◆ **DIRECTIONS FOR THIS TASK**
Restate word for word the lines of the records below, starting at the line that contains "JP3 pin 2: 0V -> IN" and ending at the line that contains "U5 pin in-: IN -> OUT", with both of those lines included and nothing else.

◆ **DATA TO USE**
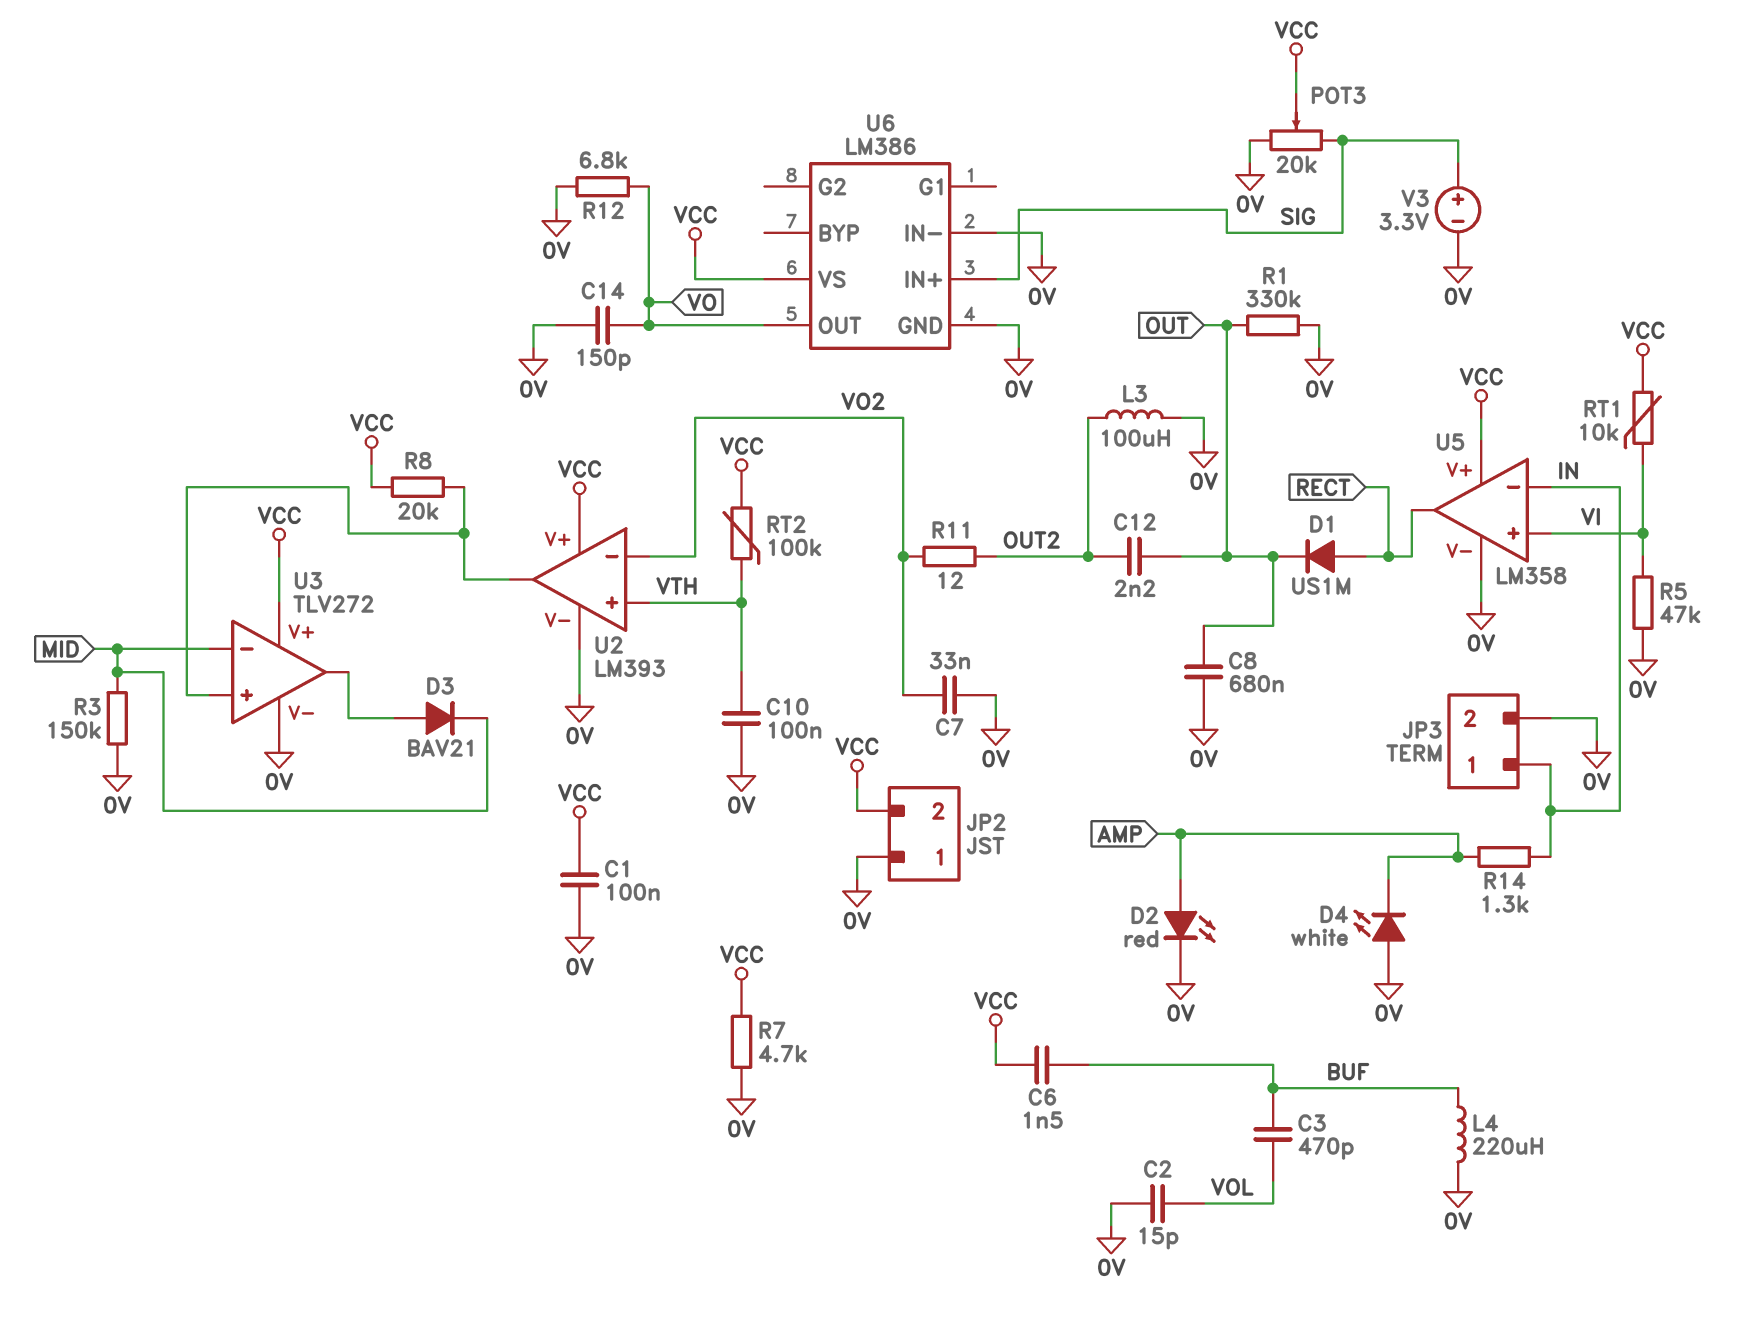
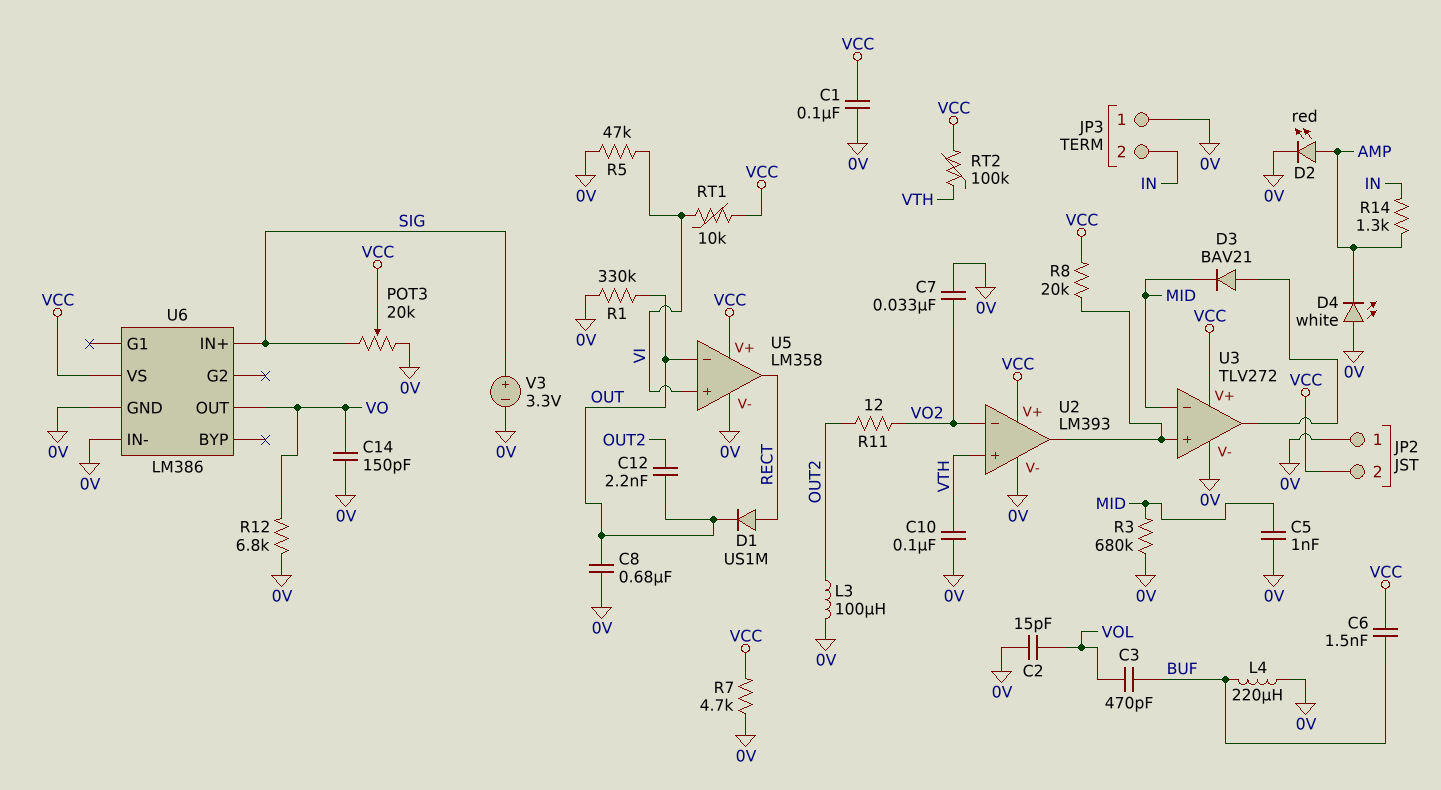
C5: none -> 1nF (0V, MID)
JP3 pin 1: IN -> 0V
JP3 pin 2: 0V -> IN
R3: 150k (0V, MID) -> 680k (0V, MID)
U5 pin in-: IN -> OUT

==

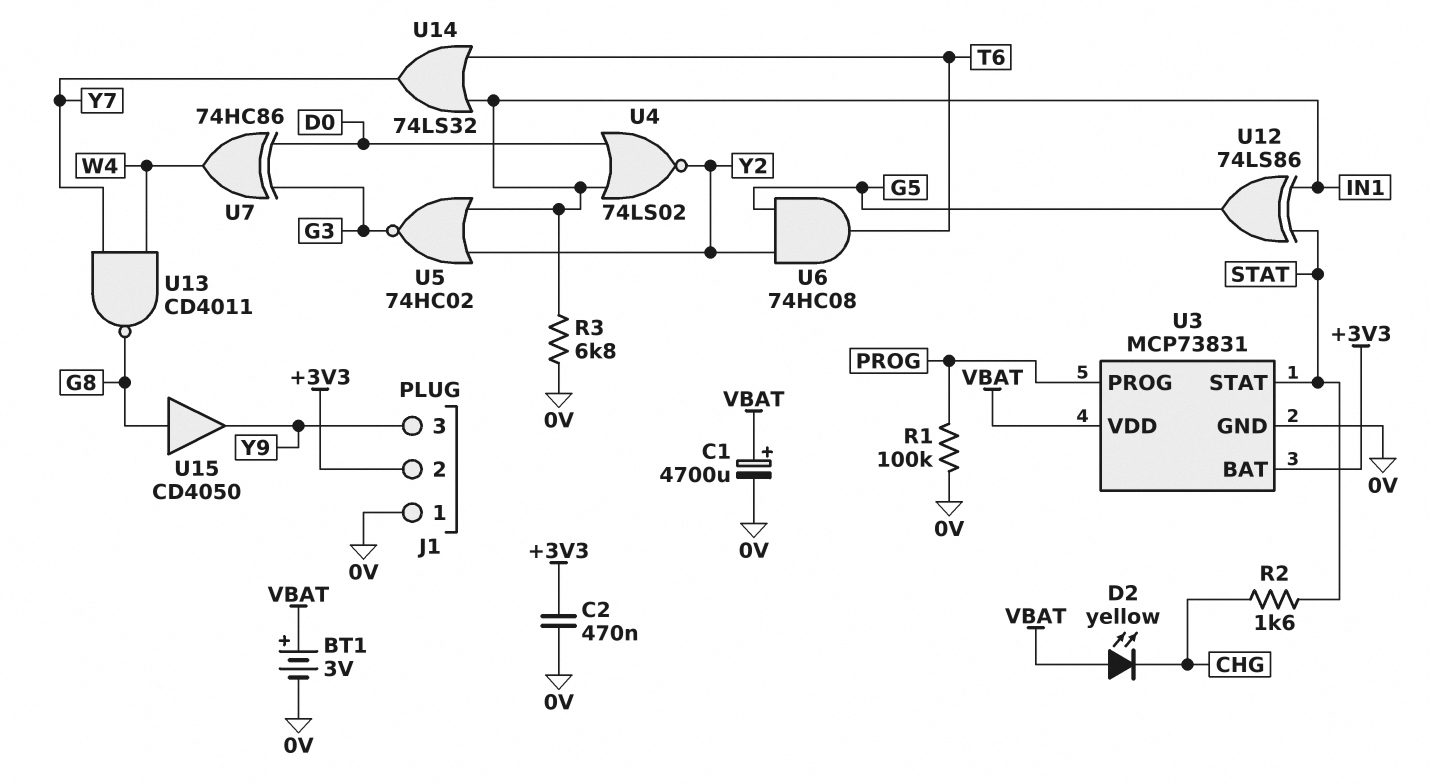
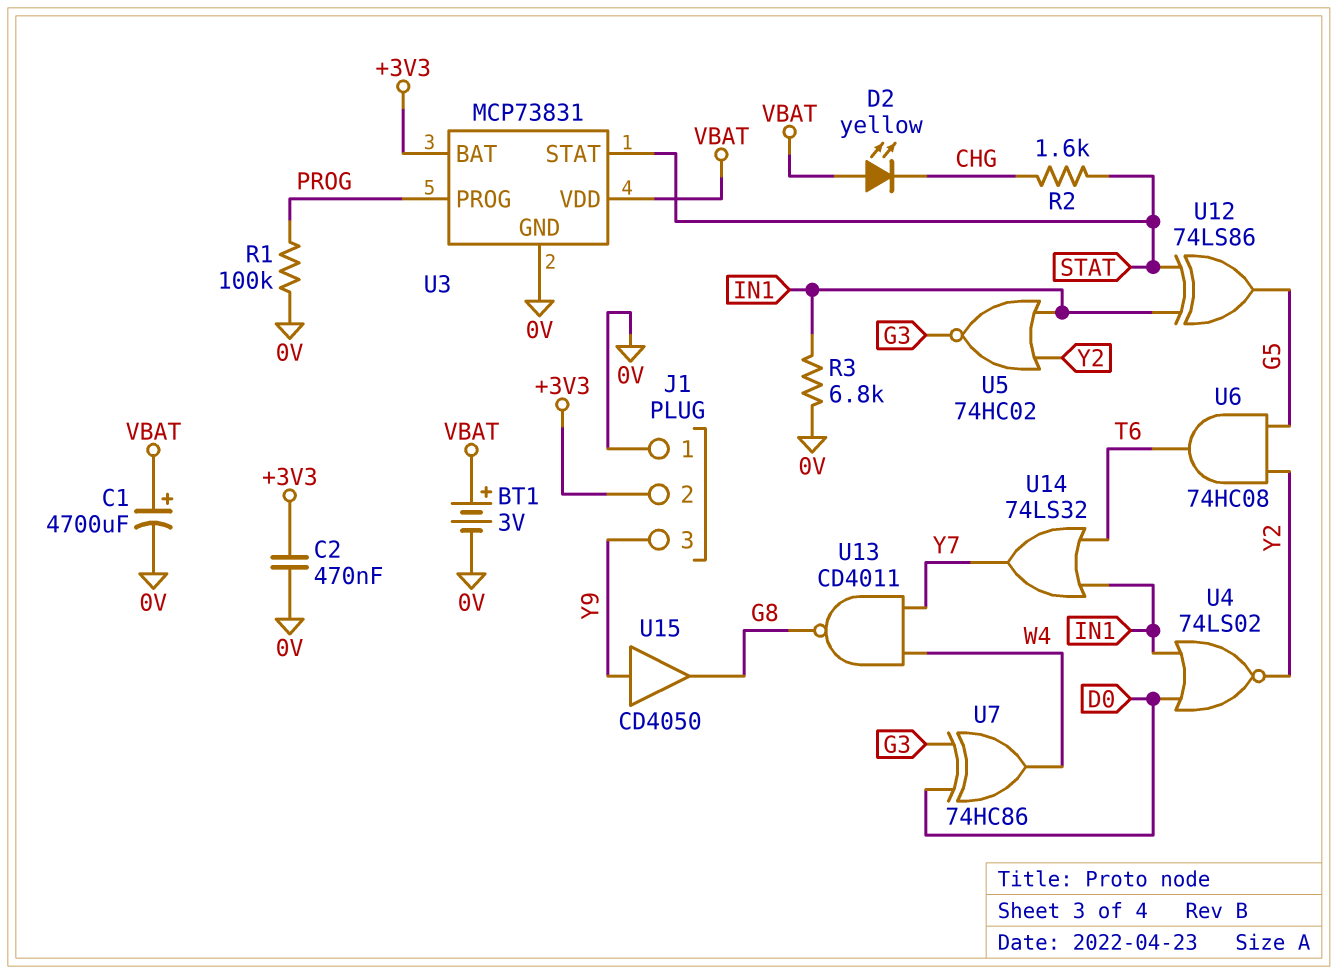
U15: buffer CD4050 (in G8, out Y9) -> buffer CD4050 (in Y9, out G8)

◆ **TASK OUTPUT**
JP3 pin 2: 0V -> IN
R3: 150k (0V, MID) -> 680k (0V, MID)
U5 pin in-: IN -> OUT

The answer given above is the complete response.